| Work instructions |
Copy out each line of the listing below in which the string "brown" occurs.
===============
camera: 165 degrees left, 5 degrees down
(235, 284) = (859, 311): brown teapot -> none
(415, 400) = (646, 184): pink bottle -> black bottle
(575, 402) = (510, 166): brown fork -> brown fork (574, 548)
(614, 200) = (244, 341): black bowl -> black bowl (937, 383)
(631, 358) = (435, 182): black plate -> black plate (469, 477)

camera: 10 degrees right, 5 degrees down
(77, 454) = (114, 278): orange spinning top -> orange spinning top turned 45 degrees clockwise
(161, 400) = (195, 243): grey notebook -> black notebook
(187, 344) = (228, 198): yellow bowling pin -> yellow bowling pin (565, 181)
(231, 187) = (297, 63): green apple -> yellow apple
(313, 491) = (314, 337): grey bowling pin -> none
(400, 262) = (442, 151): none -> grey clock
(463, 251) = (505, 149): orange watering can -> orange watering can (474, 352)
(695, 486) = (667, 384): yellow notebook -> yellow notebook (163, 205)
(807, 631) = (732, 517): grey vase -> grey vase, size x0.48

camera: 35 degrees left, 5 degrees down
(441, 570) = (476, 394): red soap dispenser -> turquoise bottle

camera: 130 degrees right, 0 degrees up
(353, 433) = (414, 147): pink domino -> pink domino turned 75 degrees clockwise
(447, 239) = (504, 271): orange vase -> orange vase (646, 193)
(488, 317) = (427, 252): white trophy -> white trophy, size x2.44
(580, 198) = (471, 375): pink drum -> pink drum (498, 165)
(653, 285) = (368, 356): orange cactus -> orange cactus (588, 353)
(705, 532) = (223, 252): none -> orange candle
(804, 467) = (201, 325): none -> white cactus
===============
| Output |
(235, 284) = (859, 311): brown teapot -> none
(575, 402) = (510, 166): brown fork -> brown fork (574, 548)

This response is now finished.